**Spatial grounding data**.
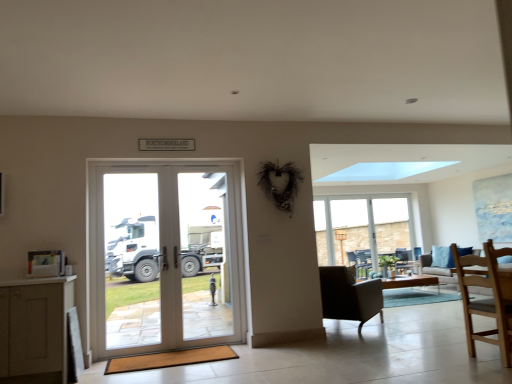
Question: Considering the relative sizes of clear glass door at center and green matte vase at center in the image provided, is clear glass door at center smaller than green matte vase at center?

Choices:
 (A) yes
 (B) no

Answer: (B)

Question: Is clear glass door at center placed right next to green matte vase at center?

Choices:
 (A) yes
 (B) no

Answer: (B)

Question: Is clear glass door at center shorter than green matte vase at center?

Choices:
 (A) no
 (B) yes

Answer: (A)

Question: From the image's perspective, is clear glass door at center under green matte vase at center?

Choices:
 (A) yes
 (B) no

Answer: (B)

Question: Does clear glass door at center come behind green matte vase at center?

Choices:
 (A) no
 (B) yes

Answer: (A)

Question: From a real-world perspective, relative to clear glass door at center, is wooden table at center vertically above or below?

Choices:
 (A) above
 (B) below

Answer: (B)

Question: Considering the positions of wooden table at center and clear glass door at center in the image, is wooden table at center taller or shorter than clear glass door at center?

Choices:
 (A) tall
 (B) short

Answer: (B)

Question: Relative to clear glass door at center, is wooden table at center in front or behind?

Choices:
 (A) behind
 (B) front

Answer: (A)

Question: Considering the positions of wooden table at center and clear glass door at center in the image, is wooden table at center wider or thinner than clear glass door at center?

Choices:
 (A) wide
 (B) thin

Answer: (A)

Question: Is white glass door at center bigger or smaller than light gray fabric couch at right?

Choices:
 (A) small
 (B) big

Answer: (A)

Question: Choose the correct answer: Is white glass door at center inside light gray fabric couch at right or outside it?

Choices:
 (A) outside
 (B) inside

Answer: (A)

Question: Looking at their shapes, would you say white glass door at center is wider or thinner than light gray fabric couch at right?

Choices:
 (A) thin
 (B) wide

Answer: (A)

Question: From the image's perspective, relative to light gray fabric couch at right, is white glass door at center above or below?

Choices:
 (A) above
 (B) below

Answer: (A)

Question: Is clear glass door at center to the left or to the right of clear glass window at center in the image?

Choices:
 (A) left
 (B) right

Answer: (A)

Question: Is point 199,223 closer or farther from the camera than point 340,261?

Choices:
 (A) farther
 (B) closer

Answer: (B)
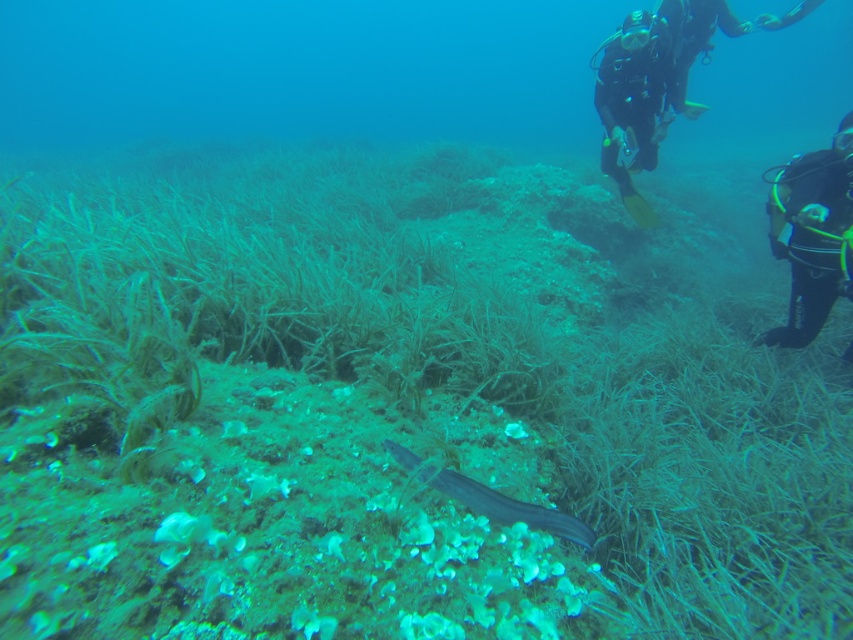
You are a marine biologist observing this underwater scene. You notice a point marked at coordinate (811,234). What object does this point correspond to?

The point at coordinate (811,234) corresponds to the black neoprene wetsuit at right.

**Activity**. Write out all of the items above word for word, leaving out the pictures.

**Task response**.
Question: Considering the relative sizes of clear glass door at center and green matte vase at center in the image provided, is clear glass door at center smaller than green matte vase at center?

Choices:
 (A) yes
 (B) no

Answer: (B)

Question: Is clear glass door at center placed right next to green matte vase at center?

Choices:
 (A) yes
 (B) no

Answer: (B)

Question: Is clear glass door at center shorter than green matte vase at center?

Choices:
 (A) no
 (B) yes

Answer: (A)

Question: From the image's perspective, is clear glass door at center under green matte vase at center?

Choices:
 (A) yes
 (B) no

Answer: (B)

Question: Does clear glass door at center come behind green matte vase at center?

Choices:
 (A) no
 (B) yes

Answer: (A)

Question: From a real-world perspective, relative to clear glass door at center, is wooden table at center vertically above or below?

Choices:
 (A) above
 (B) below

Answer: (B)

Question: Considering the positions of wooden table at center and clear glass door at center in the image, is wooden table at center taller or shorter than clear glass door at center?

Choices:
 (A) tall
 (B) short

Answer: (B)

Question: Relative to clear glass door at center, is wooden table at center in front or behind?

Choices:
 (A) behind
 (B) front

Answer: (A)

Question: Considering the positions of wooden table at center and clear glass door at center in the image, is wooden table at center wider or thinner than clear glass door at center?

Choices:
 (A) wide
 (B) thin

Answer: (A)

Question: Is white glass door at center bigger or smaller than light gray fabric couch at right?

Choices:
 (A) small
 (B) big

Answer: (A)

Question: Choose the correct answer: Is white glass door at center inside light gray fabric couch at right or outside it?

Choices:
 (A) outside
 (B) inside

Answer: (A)

Question: Looking at their shapes, would you say white glass door at center is wider or thinner than light gray fabric couch at right?

Choices:
 (A) thin
 (B) wide

Answer: (A)

Question: From the image's perspective, relative to light gray fabric couch at right, is white glass door at center above or below?

Choices:
 (A) above
 (B) below

Answer: (A)

Question: Is clear glass door at center to the left or to the right of clear glass window at center in the image?

Choices:
 (A) left
 (B) right

Answer: (A)

Question: Is point 199,223 closer or farther from the camera than point 340,261?

Choices:
 (A) farther
 (B) closer

Answer: (B)
You are a marine biologist observing this underwater scene. You notice a point marked at coordinate (811,234). What object does this point correspond to?

The point at coordinate (811,234) corresponds to the black neoprene wetsuit at right.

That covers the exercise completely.